Return the lines below that contain the word "gray".
[Input data Boundary: Start]
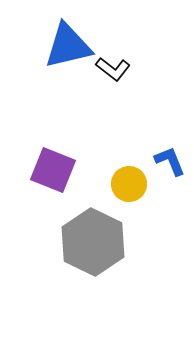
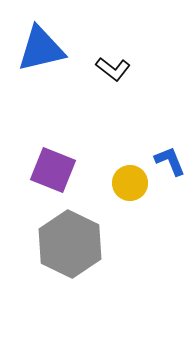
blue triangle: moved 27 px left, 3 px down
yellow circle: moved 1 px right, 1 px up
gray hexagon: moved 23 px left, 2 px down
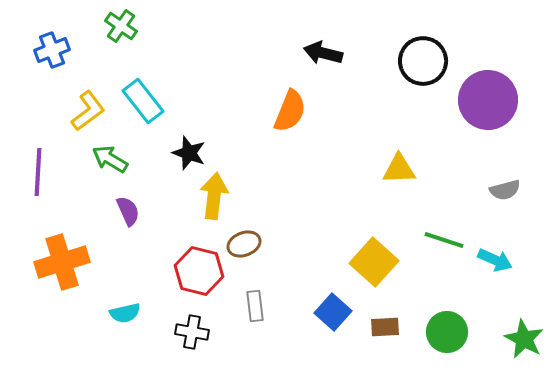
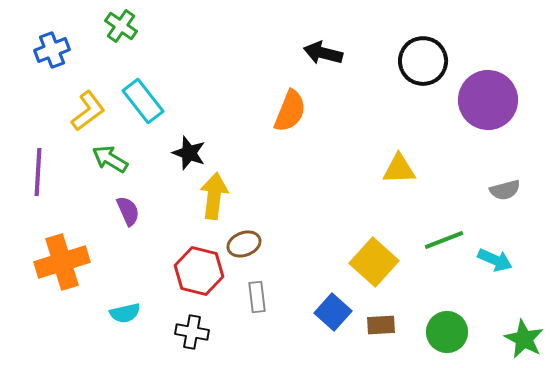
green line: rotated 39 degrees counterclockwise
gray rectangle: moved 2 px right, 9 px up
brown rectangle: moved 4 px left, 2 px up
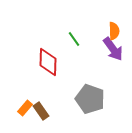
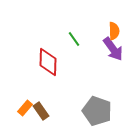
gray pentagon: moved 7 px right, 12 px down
[Input data Boundary: End]
[Input data Boundary: Start]
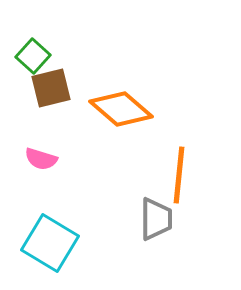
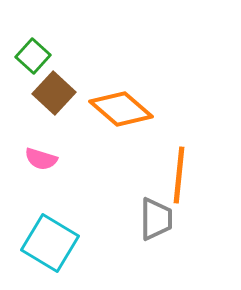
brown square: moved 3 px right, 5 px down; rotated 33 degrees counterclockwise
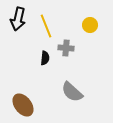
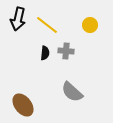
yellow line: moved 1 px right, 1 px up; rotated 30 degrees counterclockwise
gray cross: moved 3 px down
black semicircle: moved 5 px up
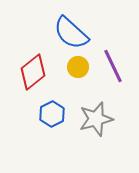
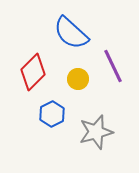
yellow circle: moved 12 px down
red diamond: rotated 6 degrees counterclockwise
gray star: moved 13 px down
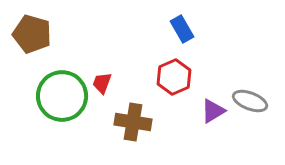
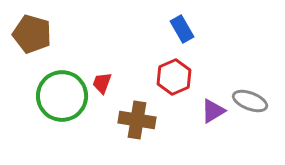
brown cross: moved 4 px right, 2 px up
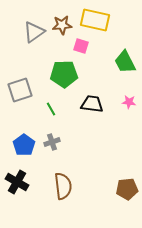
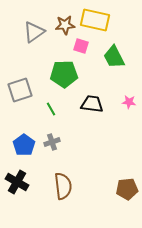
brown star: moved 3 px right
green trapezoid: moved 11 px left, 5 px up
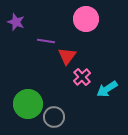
[Input data Boundary: End]
> _Task result_
gray hexagon: moved 23 px left, 2 px down
gray rectangle: moved 2 px right, 9 px up
gray pentagon: moved 7 px right, 12 px down
gray cross: moved 3 px down
gray star: moved 13 px down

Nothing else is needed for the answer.